> TASK DIRECTIONS
Images should be left out, and everything else in the listing reproduced exactly.

> DATA FOR THIS EXERCISE
================================

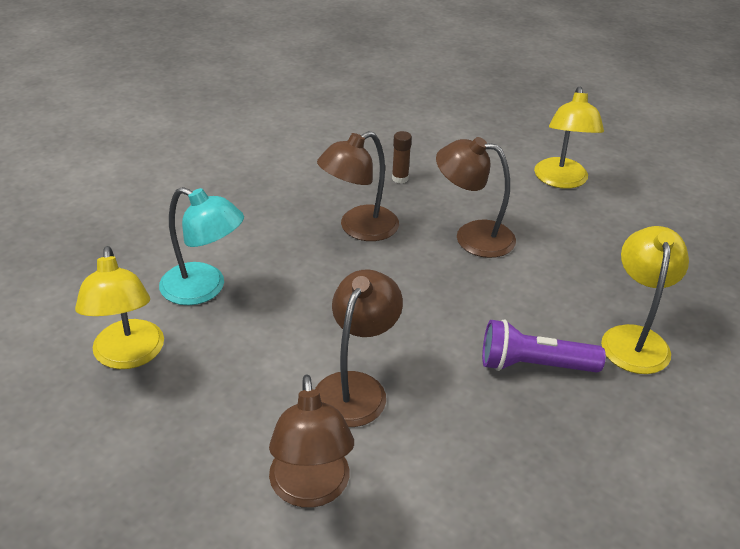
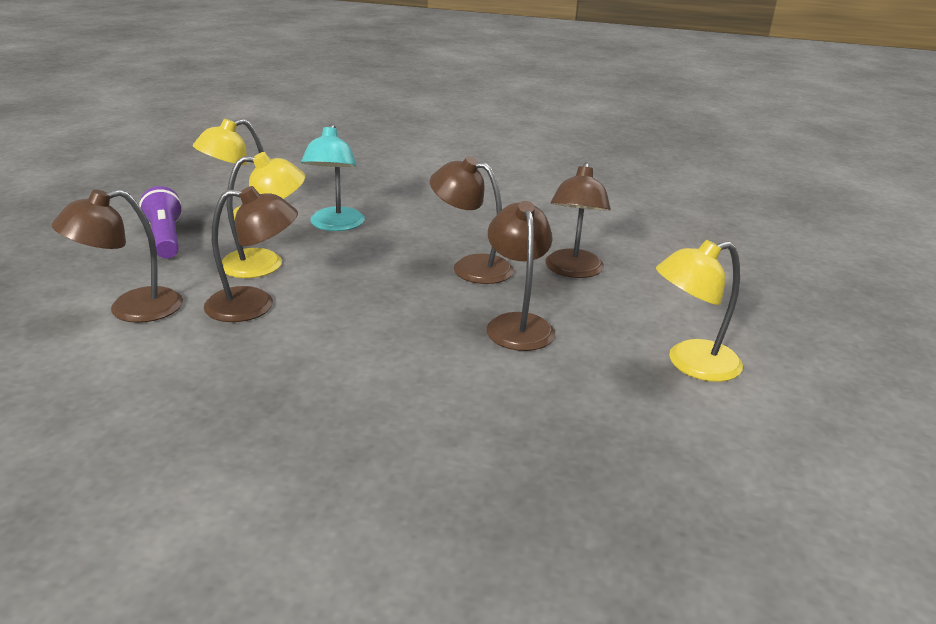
camera: 65 degrees right, 10 degrees down
brown glue stick [392,131,412,184] -> brown lamp [545,162,611,278]
purple flashlight [482,320,606,373] -> purple flashlight moved to [139,186,183,259]
yellow lamp [601,226,689,374] -> yellow lamp moved to [222,152,305,278]

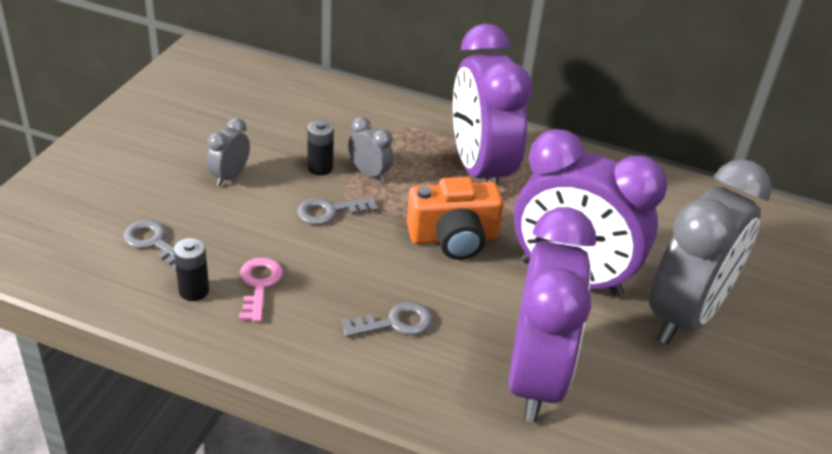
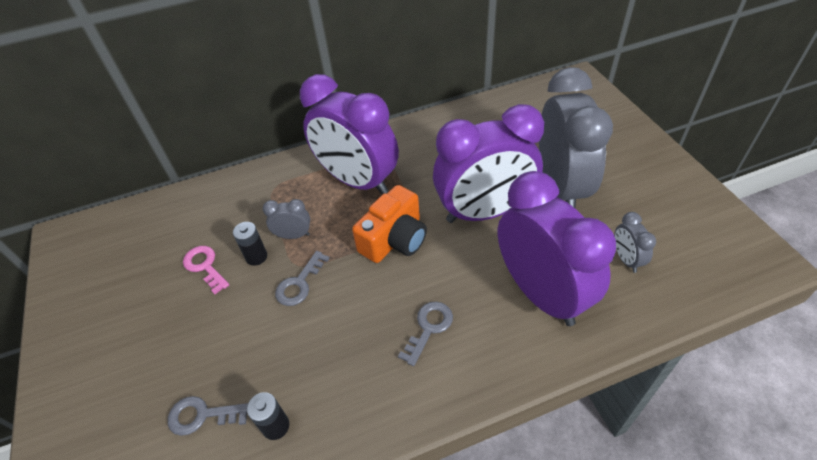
camera: 35 degrees left, 10 degrees up
grey clock [207,118,250,186] -> grey clock moved to [614,212,656,273]
pink key [239,257,283,322] -> pink key moved to [183,246,229,294]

================================

> EXPECTED ANSWER
camera: 65 degrees right, 10 degrees down
brown glue stick [392,131,412,184] -> brown lamp [545,162,611,278]
purple flashlight [482,320,606,373] -> purple flashlight moved to [139,186,183,259]
yellow lamp [601,226,689,374] -> yellow lamp moved to [222,152,305,278]

camera: 35 degrees left, 10 degrees up
grey clock [207,118,250,186] -> grey clock moved to [614,212,656,273]
pink key [239,257,283,322] -> pink key moved to [183,246,229,294]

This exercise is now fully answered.